_Activity_: Find each line below where the word "none" occurs, and copy it.

◇ ◇ ◇

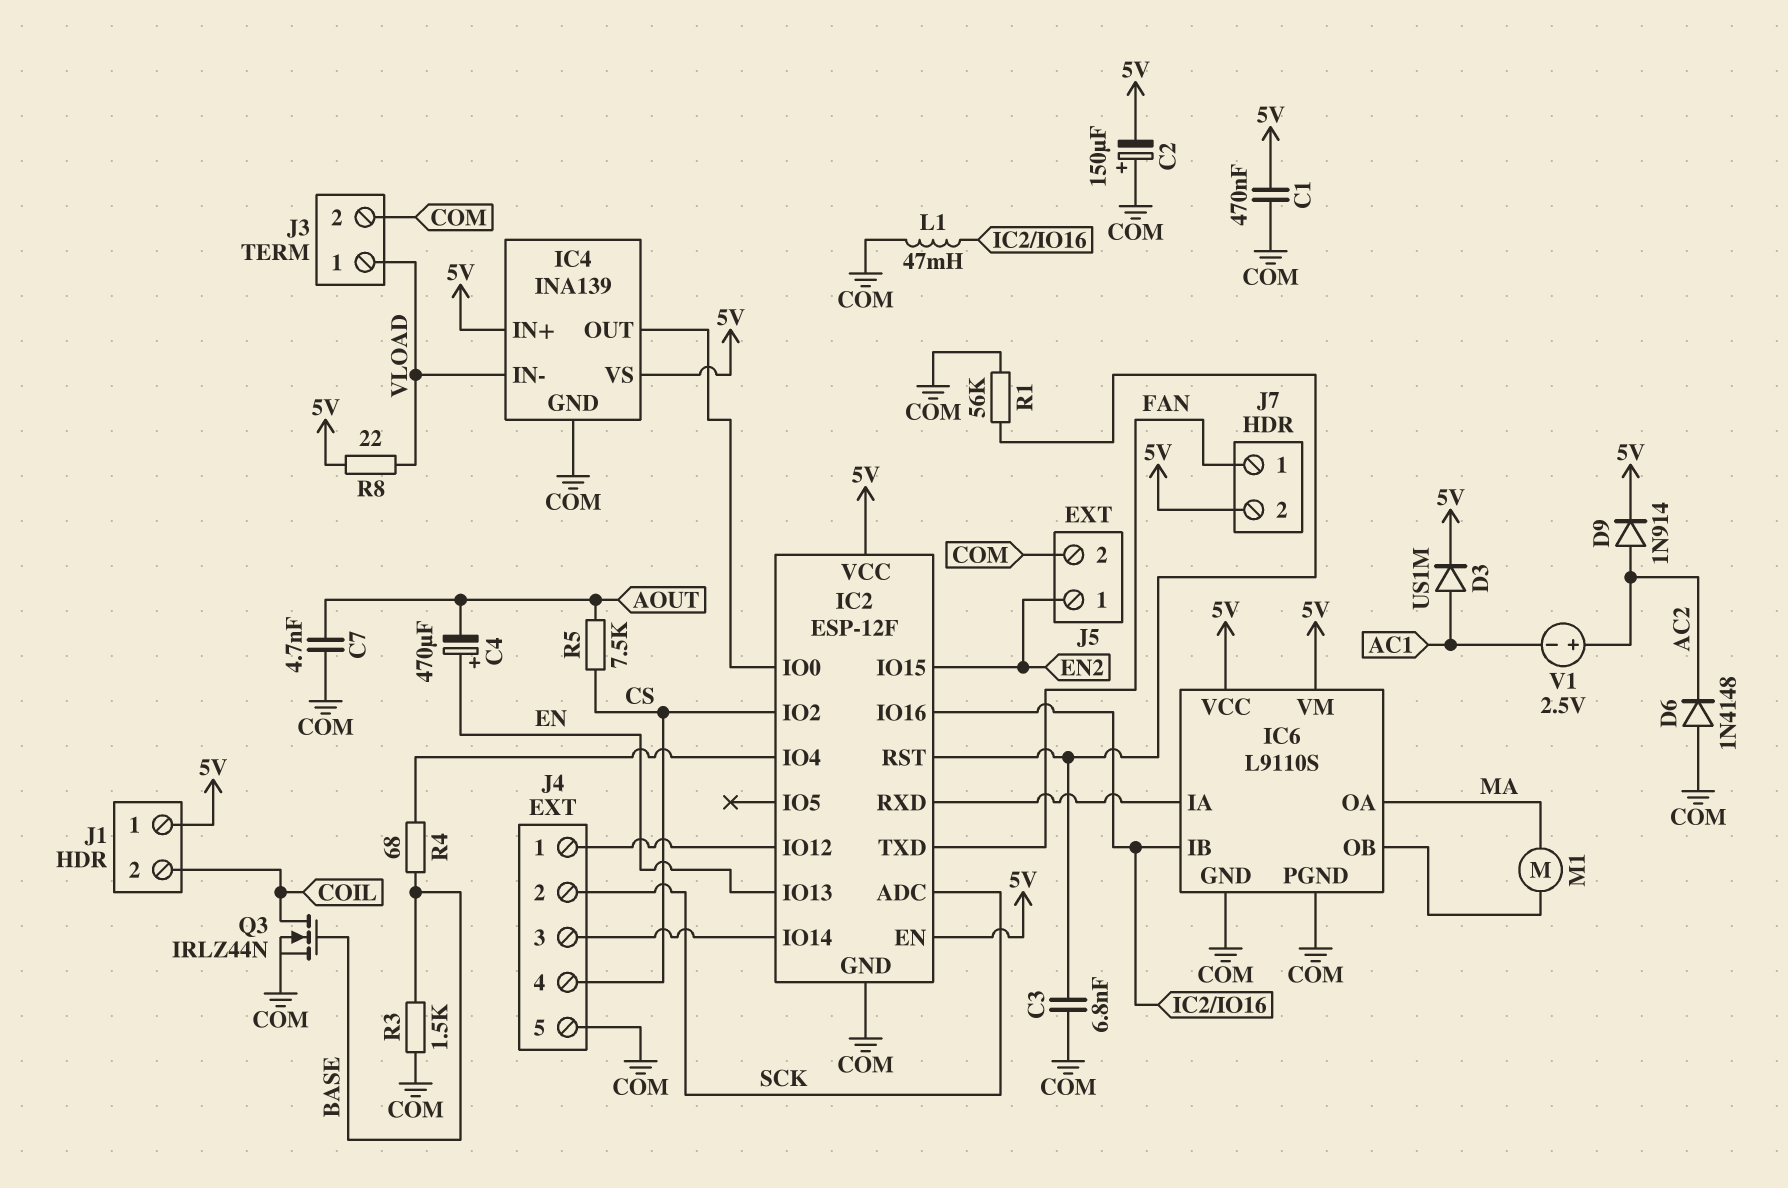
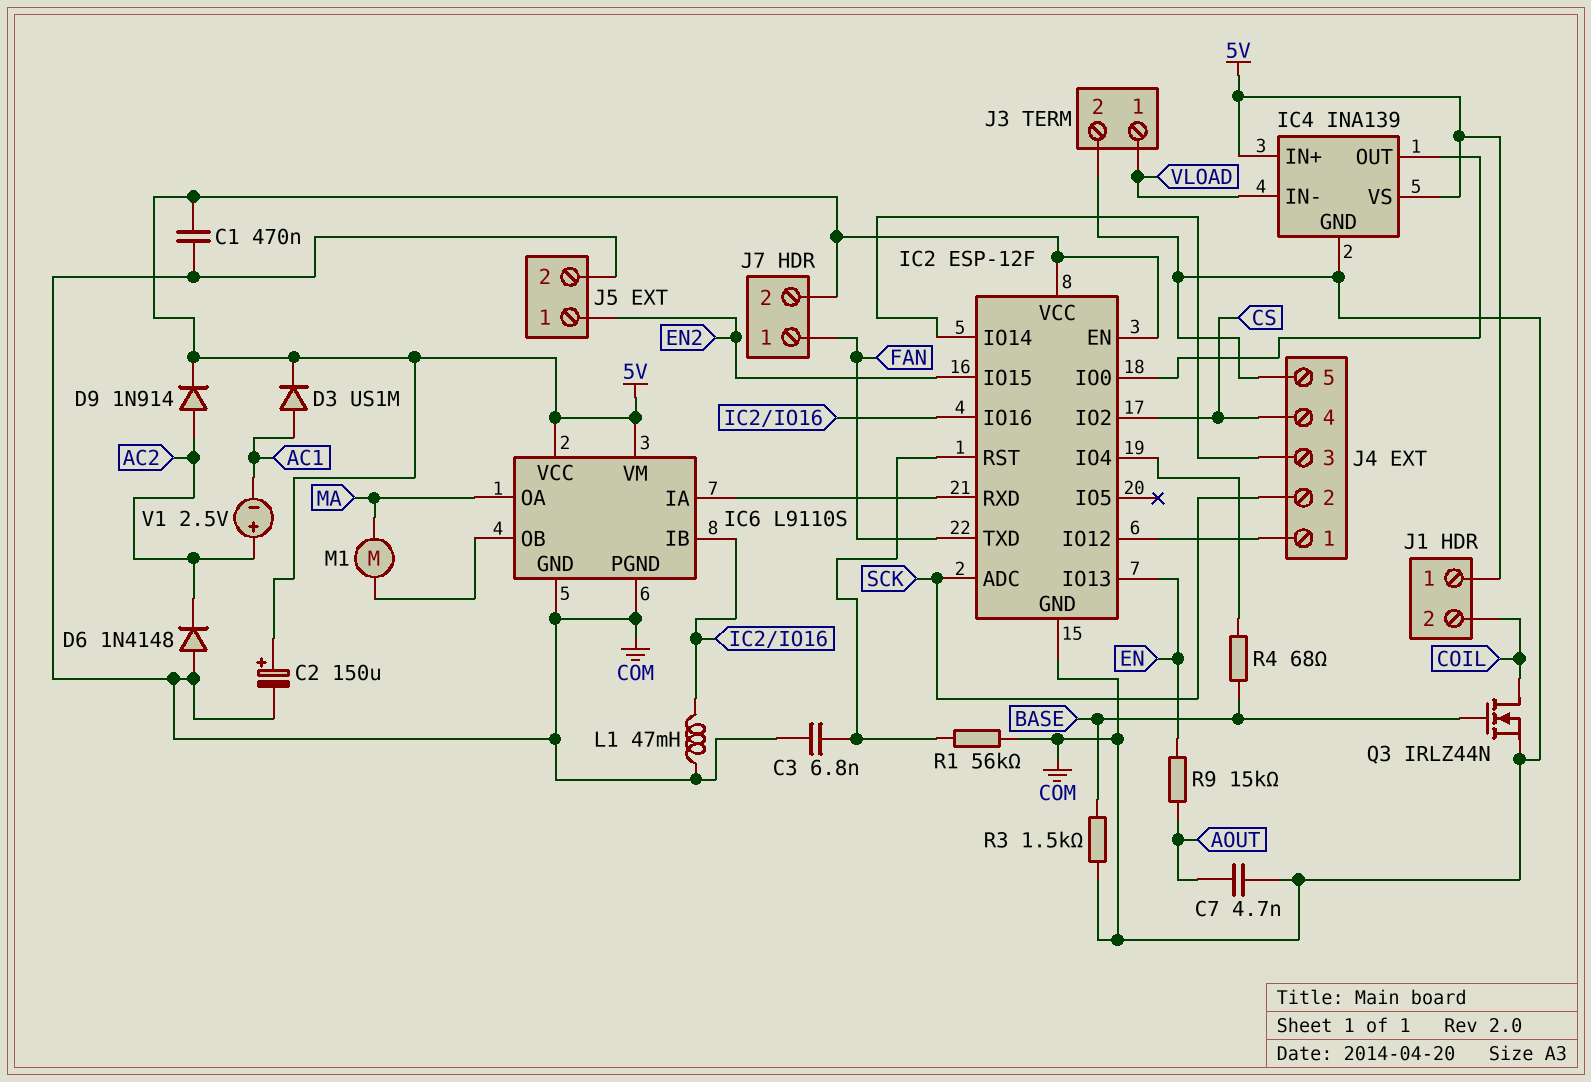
C2: 150uF (plus COM, minus 5V) -> 150uF (plus 5V, minus COM)
C4: 470uF (plus EN, minus AOUT) -> none
R5: 7.5k (AOUT, CS) -> none
R8: 22 (5V, VLOAD) -> none
R9: none -> 15k (AOUT, EN)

◇ ◇ ◇

_Problem solution_:
C4: 470uF (plus EN, minus AOUT) -> none
R5: 7.5k (AOUT, CS) -> none
R8: 22 (5V, VLOAD) -> none
R9: none -> 15k (AOUT, EN)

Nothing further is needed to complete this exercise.